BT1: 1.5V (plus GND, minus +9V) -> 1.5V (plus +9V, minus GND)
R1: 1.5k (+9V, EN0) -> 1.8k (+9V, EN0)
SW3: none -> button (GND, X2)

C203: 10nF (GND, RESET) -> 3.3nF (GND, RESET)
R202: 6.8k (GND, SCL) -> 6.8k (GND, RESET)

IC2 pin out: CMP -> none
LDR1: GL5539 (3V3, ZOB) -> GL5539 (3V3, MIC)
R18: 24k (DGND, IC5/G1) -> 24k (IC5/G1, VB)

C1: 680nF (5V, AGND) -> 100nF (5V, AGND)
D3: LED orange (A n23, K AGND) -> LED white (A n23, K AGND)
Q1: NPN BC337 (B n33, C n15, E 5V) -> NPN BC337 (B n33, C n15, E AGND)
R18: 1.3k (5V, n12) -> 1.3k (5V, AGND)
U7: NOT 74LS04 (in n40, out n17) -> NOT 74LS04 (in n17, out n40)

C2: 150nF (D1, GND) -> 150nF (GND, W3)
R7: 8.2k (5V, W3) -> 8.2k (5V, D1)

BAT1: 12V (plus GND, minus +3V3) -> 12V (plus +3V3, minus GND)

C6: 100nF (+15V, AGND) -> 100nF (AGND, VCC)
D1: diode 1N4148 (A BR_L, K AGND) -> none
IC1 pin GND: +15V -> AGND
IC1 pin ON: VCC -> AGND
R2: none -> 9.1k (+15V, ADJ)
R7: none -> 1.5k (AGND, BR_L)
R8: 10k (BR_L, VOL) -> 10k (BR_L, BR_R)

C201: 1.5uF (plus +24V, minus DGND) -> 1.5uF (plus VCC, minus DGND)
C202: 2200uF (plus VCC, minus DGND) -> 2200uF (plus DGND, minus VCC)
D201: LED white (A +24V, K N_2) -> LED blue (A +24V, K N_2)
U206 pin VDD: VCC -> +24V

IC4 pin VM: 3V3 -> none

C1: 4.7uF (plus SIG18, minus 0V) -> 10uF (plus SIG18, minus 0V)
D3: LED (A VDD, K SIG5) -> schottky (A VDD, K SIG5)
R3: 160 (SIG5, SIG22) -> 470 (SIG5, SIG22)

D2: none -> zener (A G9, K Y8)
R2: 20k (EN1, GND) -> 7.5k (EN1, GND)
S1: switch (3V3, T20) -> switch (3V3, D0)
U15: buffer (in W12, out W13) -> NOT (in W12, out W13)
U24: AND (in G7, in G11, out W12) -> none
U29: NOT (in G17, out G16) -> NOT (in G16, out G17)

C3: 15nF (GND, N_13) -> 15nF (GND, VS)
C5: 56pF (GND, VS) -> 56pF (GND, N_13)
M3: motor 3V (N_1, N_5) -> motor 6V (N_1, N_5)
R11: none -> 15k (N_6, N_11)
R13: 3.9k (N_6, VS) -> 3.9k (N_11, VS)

» **Activity**
Restate word for word the entries above, starting at the line with "U7: NOT 74LS04" and ending at the line with "R2: none -> 9.1k (+15V, ADJ)", inclusive, and no others.

» **Solution to this task**
U7: NOT 74LS04 (in n40, out n17) -> NOT 74LS04 (in n17, out n40)

C2: 150nF (D1, GND) -> 150nF (GND, W3)
R7: 8.2k (5V, W3) -> 8.2k (5V, D1)

BAT1: 12V (plus GND, minus +3V3) -> 12V (plus +3V3, minus GND)

C6: 100nF (+15V, AGND) -> 100nF (AGND, VCC)
D1: diode 1N4148 (A BR_L, K AGND) -> none
IC1 pin GND: +15V -> AGND
IC1 pin ON: VCC -> AGND
R2: none -> 9.1k (+15V, ADJ)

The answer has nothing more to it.